■ **SOURCE MATERIAL**:

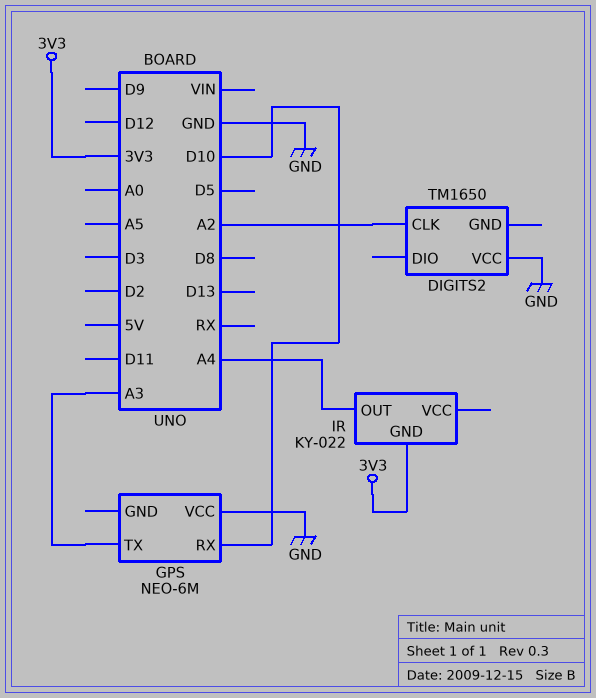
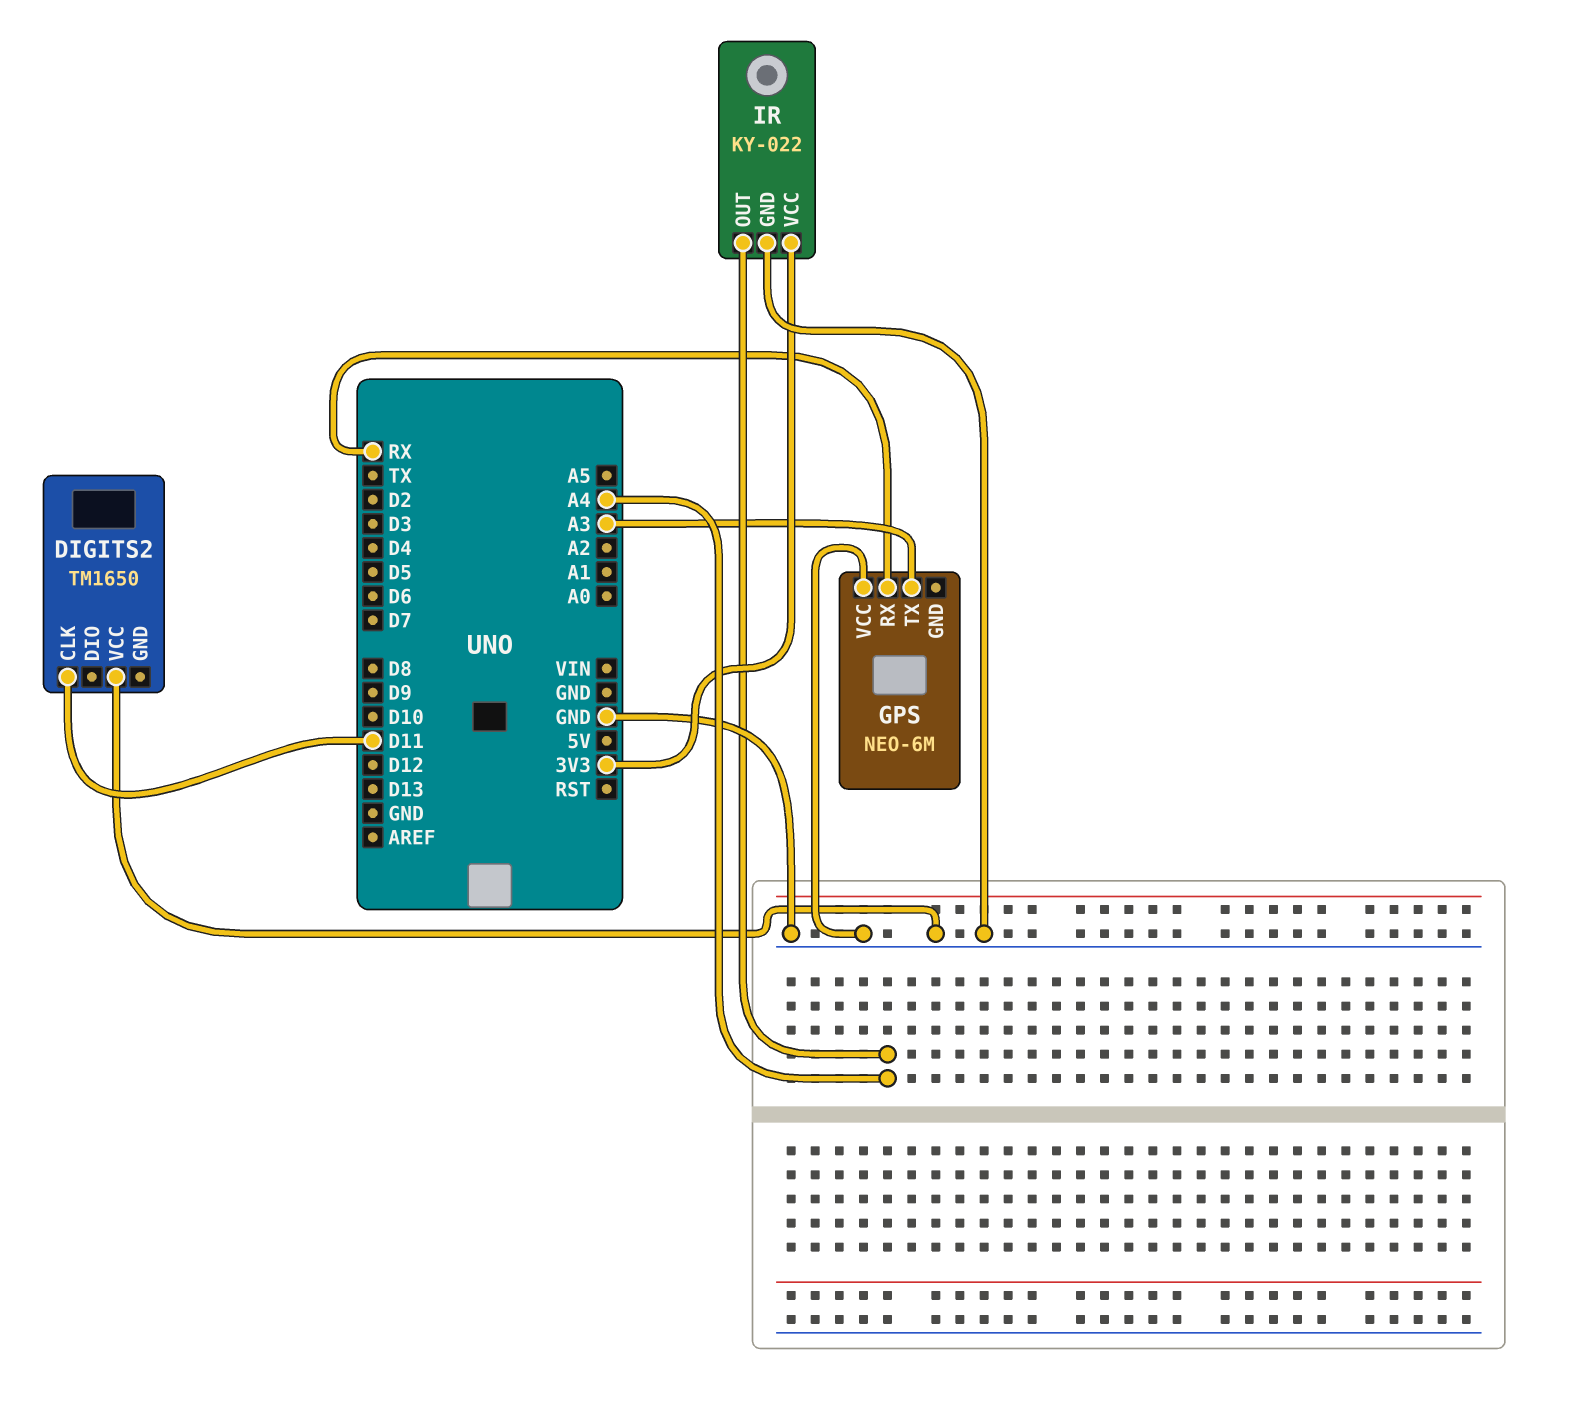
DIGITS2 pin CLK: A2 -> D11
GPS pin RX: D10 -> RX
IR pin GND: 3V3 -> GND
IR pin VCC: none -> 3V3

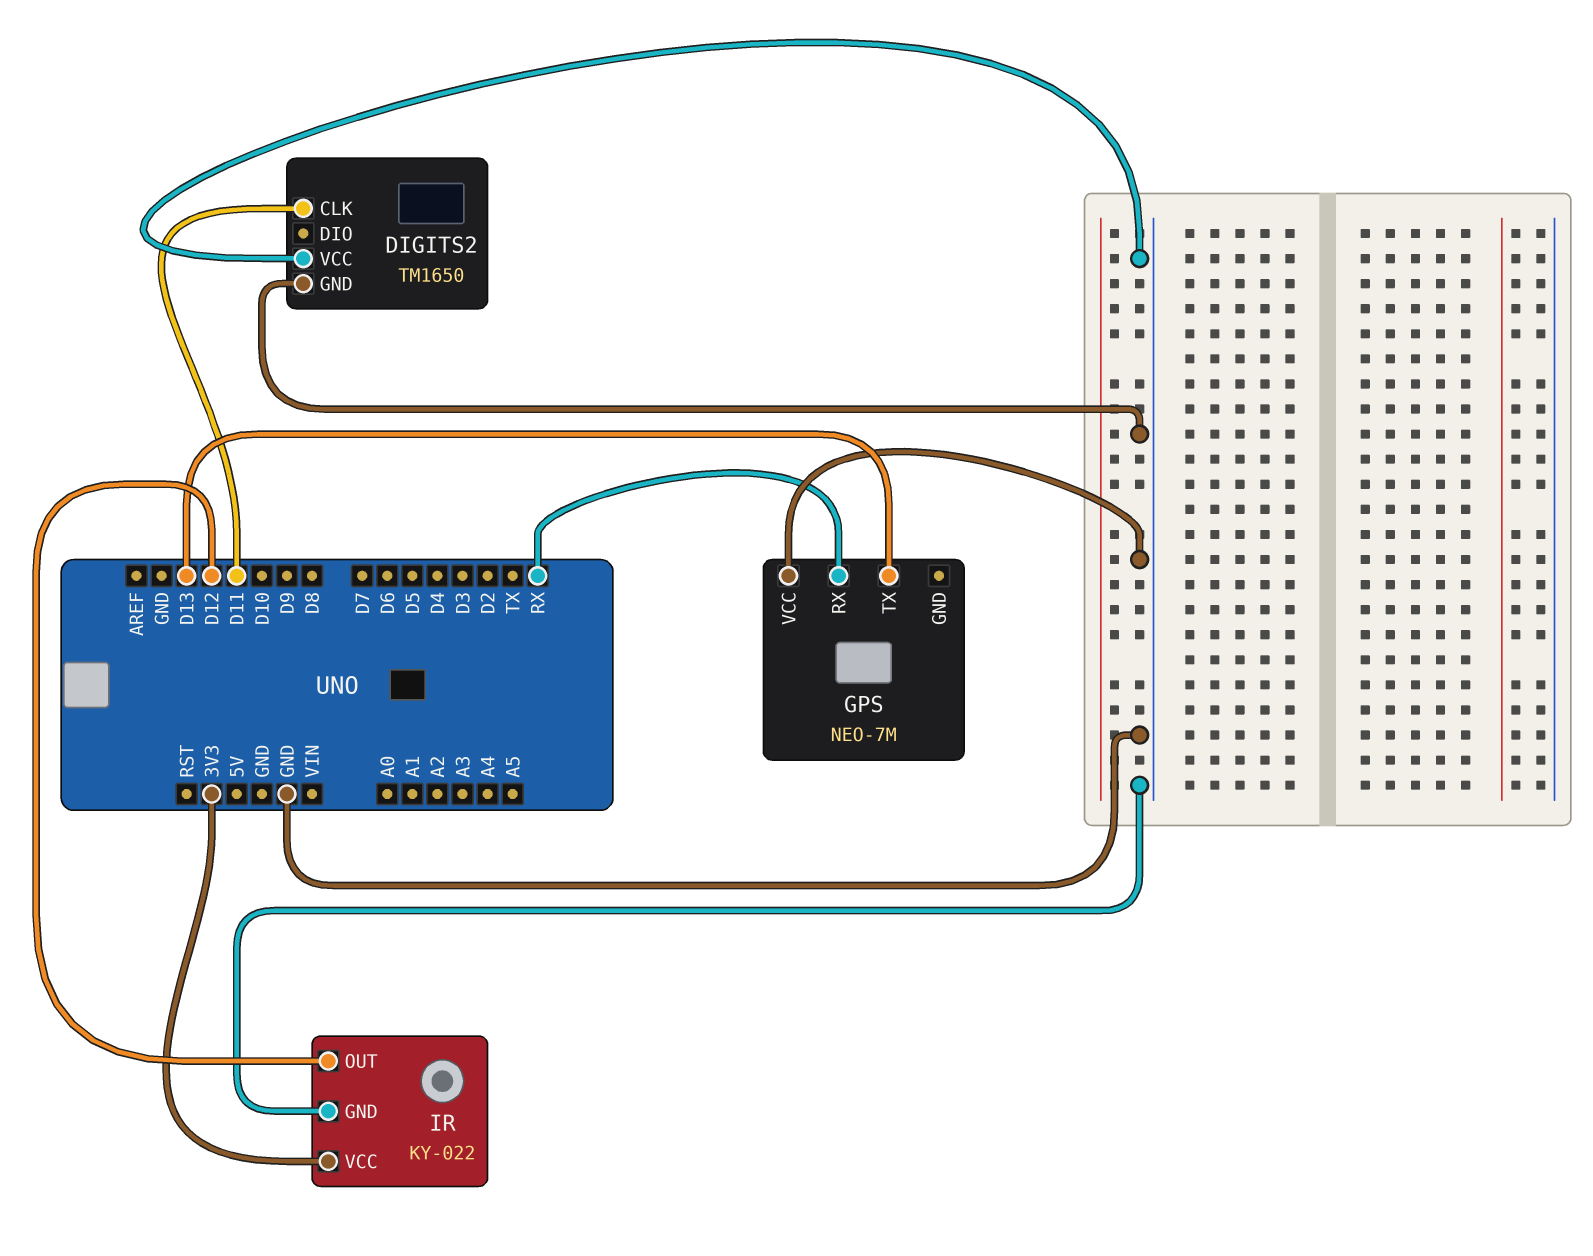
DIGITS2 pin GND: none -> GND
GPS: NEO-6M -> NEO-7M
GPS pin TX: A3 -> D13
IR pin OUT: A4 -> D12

■ **YOUR INSTRUCTIONS**:
For the records above, count the lines that contain the word "none" and give only that number.

■ **ANSWER TO THIS PROBLEM**:
2